REQUIREMENT — Your copy should match the records exactly, apart from the pictures, which stay out.

————————

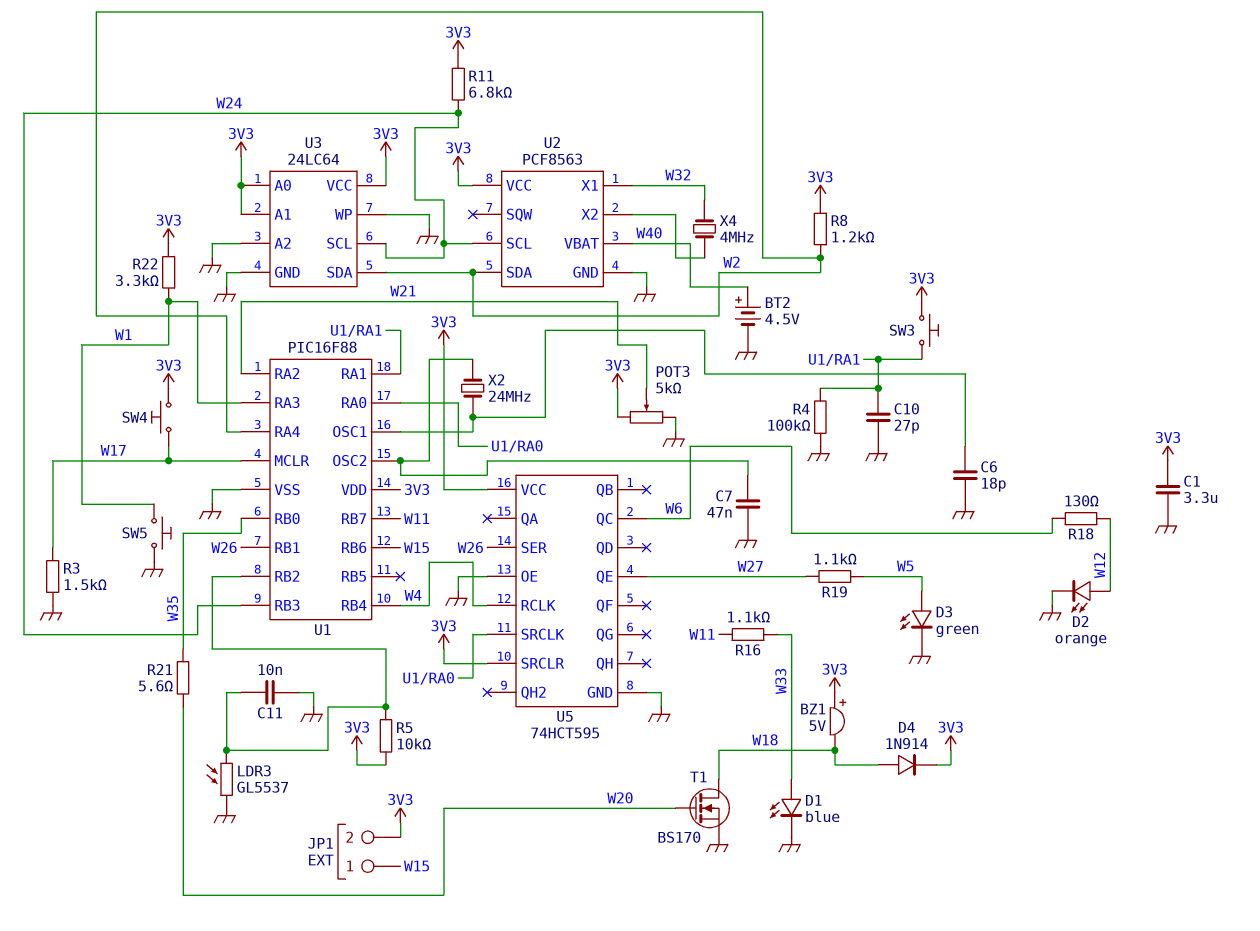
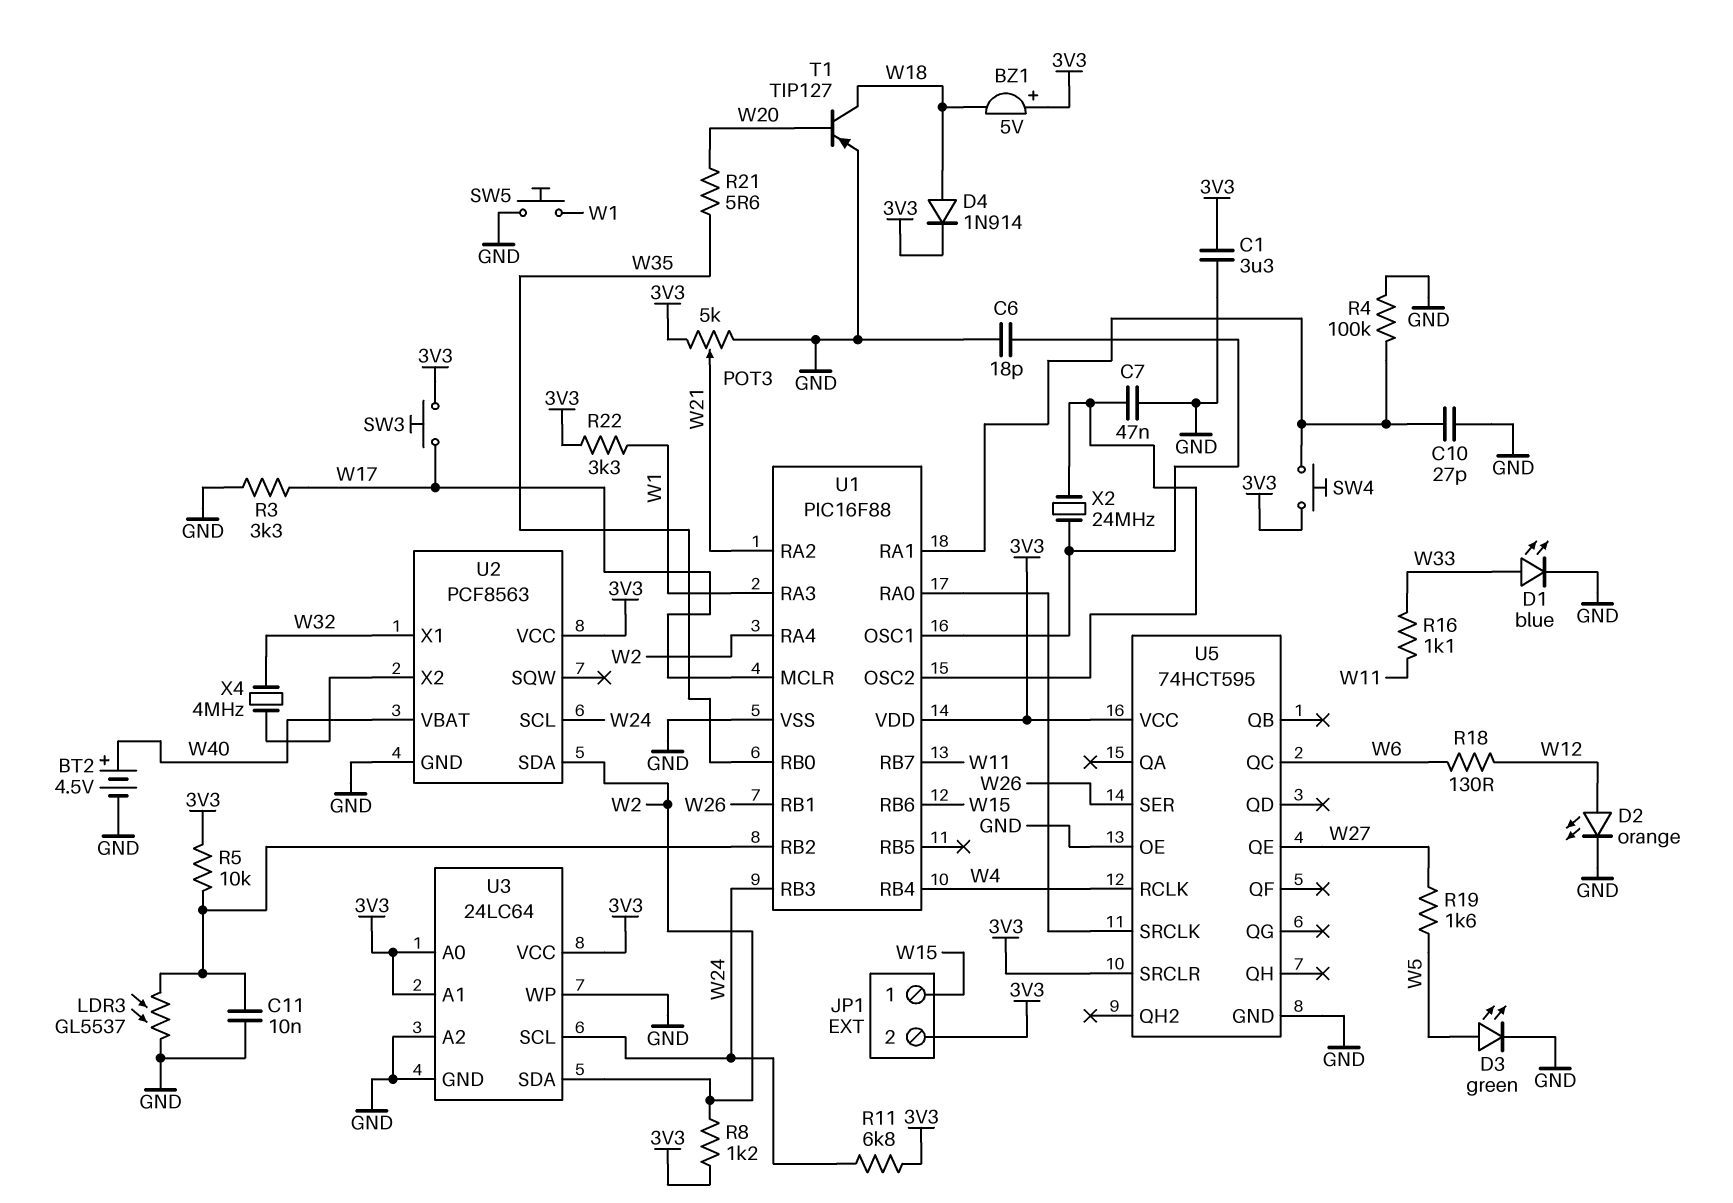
R3: 1.5k (GND, W17) -> 3.3k (GND, W17)
R19: 1.1k (W5, W27) -> 1.6k (W5, W27)
SW3: button (3V3, U1/RA1) -> button (3V3, W17)
SW4: button (3V3, W17) -> button (3V3, U1/RA1)
T1: NMOS BS170 (G W20, D W18, S GND) -> PNP TIP127 (B W20, C W18, E GND)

————————

YOUR SOLUTION —
R3: 1.5k (GND, W17) -> 3.3k (GND, W17)
R19: 1.1k (W5, W27) -> 1.6k (W5, W27)
SW3: button (3V3, U1/RA1) -> button (3V3, W17)
SW4: button (3V3, W17) -> button (3V3, U1/RA1)
T1: NMOS BS170 (G W20, D W18, S GND) -> PNP TIP127 (B W20, C W18, E GND)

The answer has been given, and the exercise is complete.